* [WORK REQUIRED]:
Check each line below for the word "pear". How many have it? Answer with the number only.

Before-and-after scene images
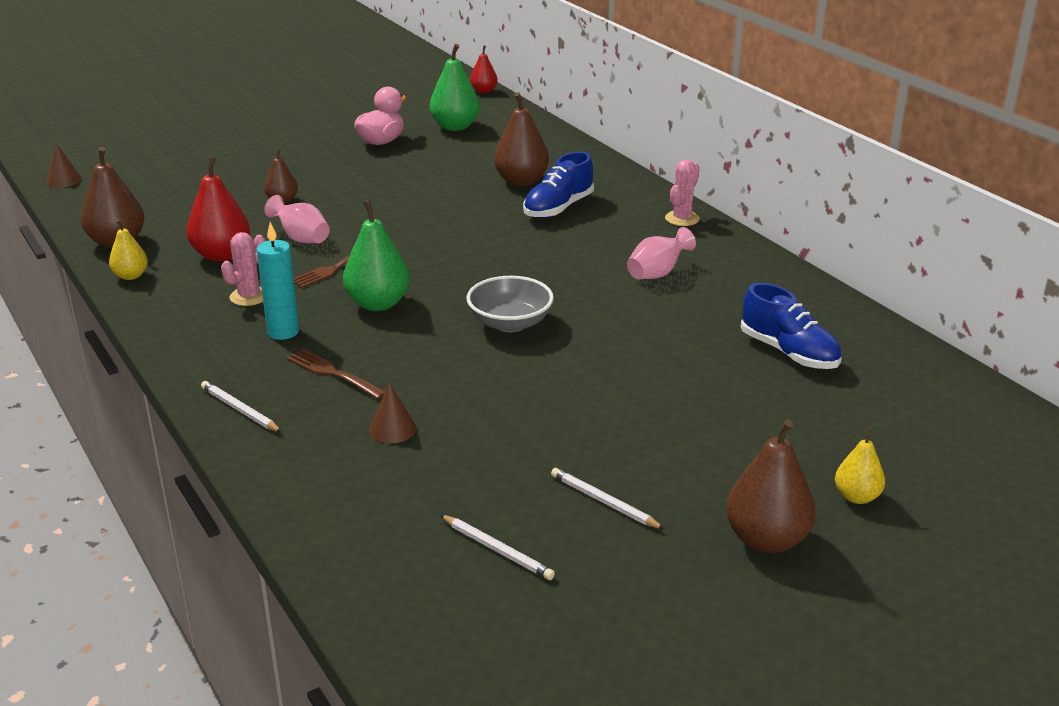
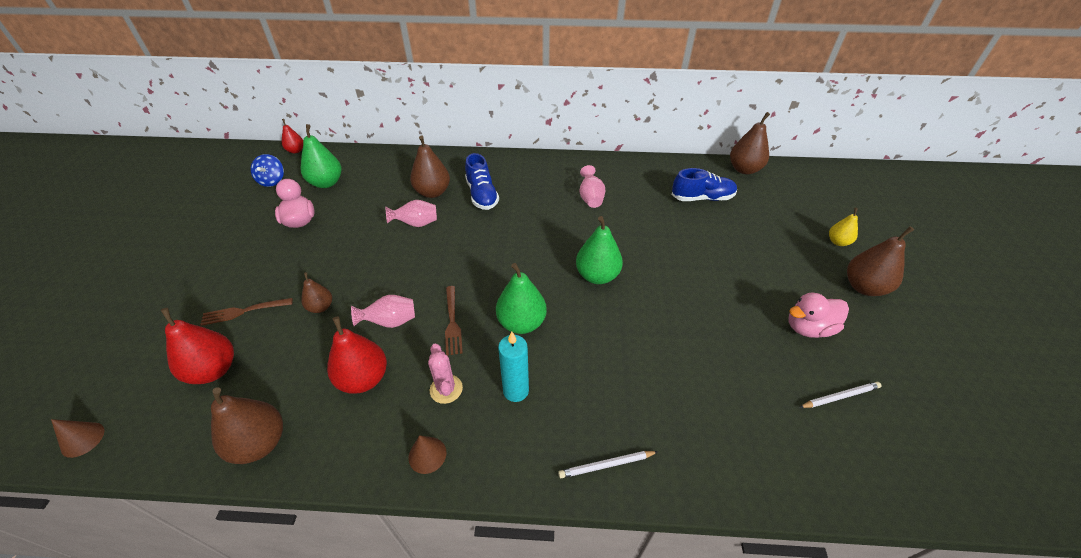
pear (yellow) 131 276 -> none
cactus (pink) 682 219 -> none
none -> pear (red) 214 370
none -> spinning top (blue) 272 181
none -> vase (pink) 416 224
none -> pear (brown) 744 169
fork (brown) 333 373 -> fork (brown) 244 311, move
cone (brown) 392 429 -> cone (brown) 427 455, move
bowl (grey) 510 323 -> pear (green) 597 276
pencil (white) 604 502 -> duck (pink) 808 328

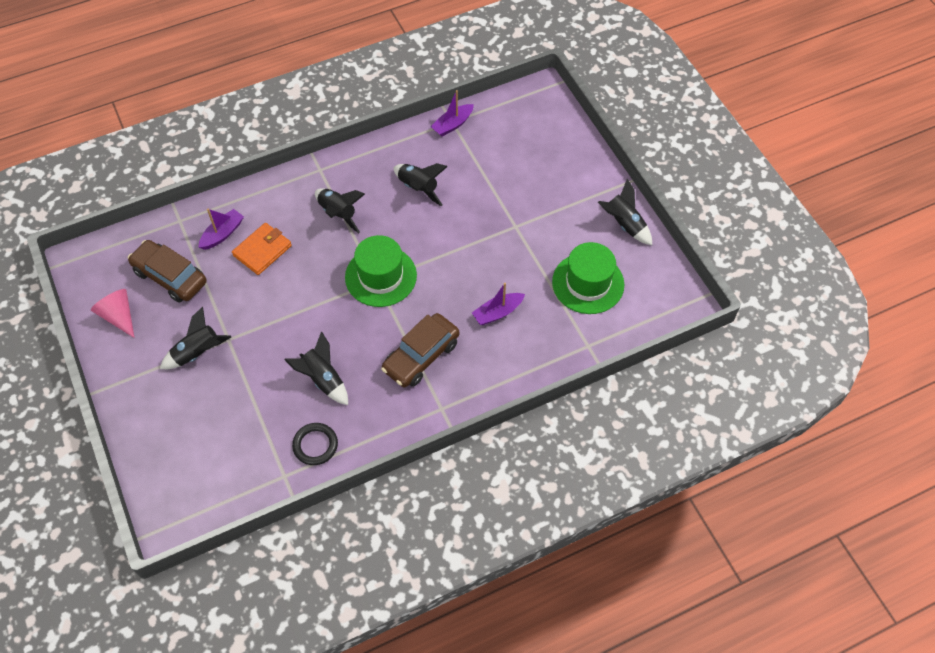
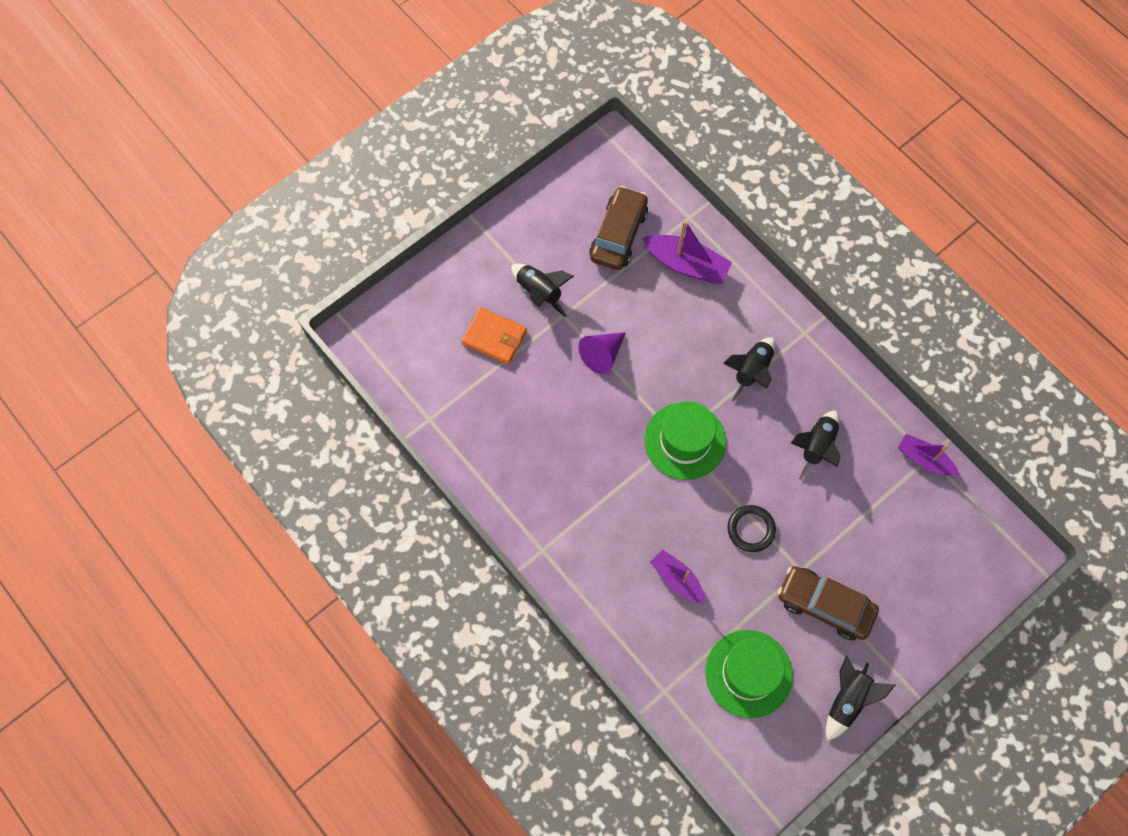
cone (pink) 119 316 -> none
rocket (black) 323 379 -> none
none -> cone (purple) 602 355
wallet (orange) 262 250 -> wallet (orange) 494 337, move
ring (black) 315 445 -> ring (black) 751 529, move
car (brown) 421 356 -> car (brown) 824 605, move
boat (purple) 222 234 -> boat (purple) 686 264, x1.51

* [ANSWER TO THIS TASK]:
4